(Data excerpts)
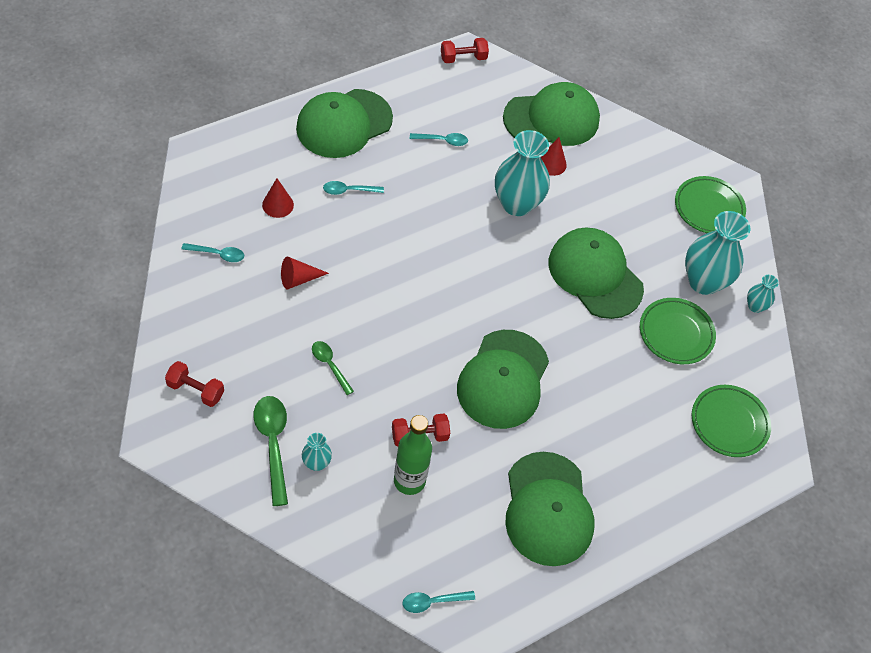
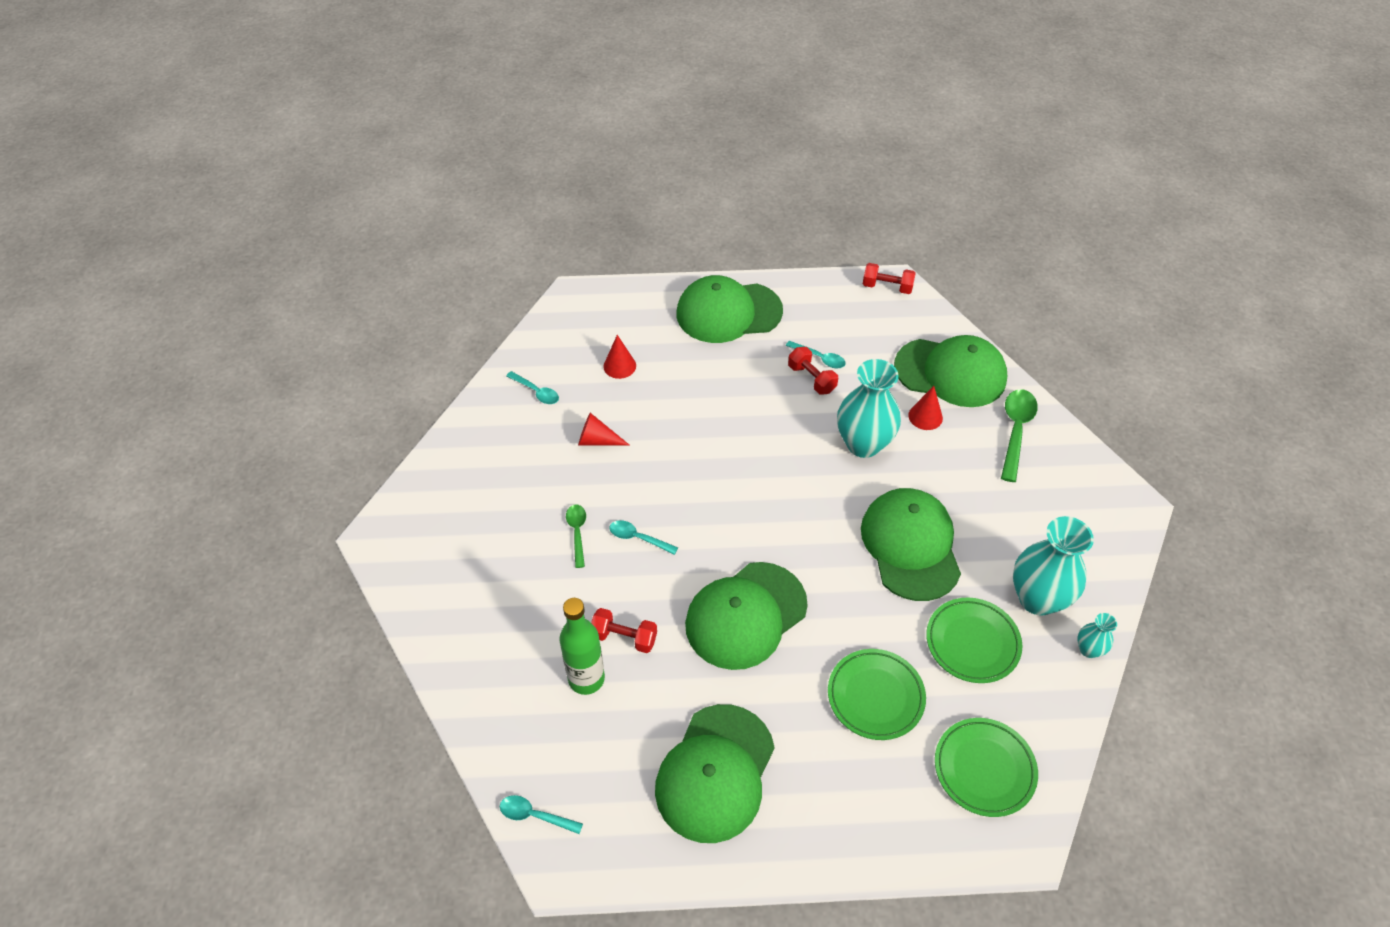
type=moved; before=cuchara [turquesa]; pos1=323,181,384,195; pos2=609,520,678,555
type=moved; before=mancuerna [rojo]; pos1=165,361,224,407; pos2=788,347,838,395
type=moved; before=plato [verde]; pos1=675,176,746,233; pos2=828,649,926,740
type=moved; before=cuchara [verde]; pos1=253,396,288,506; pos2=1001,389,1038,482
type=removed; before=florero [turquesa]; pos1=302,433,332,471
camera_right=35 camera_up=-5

● What is being asked
For the word "turquesa", show every line of the entries that holds it.

● Your solution
type=moved; before=cuchara [turquesa]; pos1=323,181,384,195; pos2=609,520,678,555
type=removed; before=florero [turquesa]; pos1=302,433,332,471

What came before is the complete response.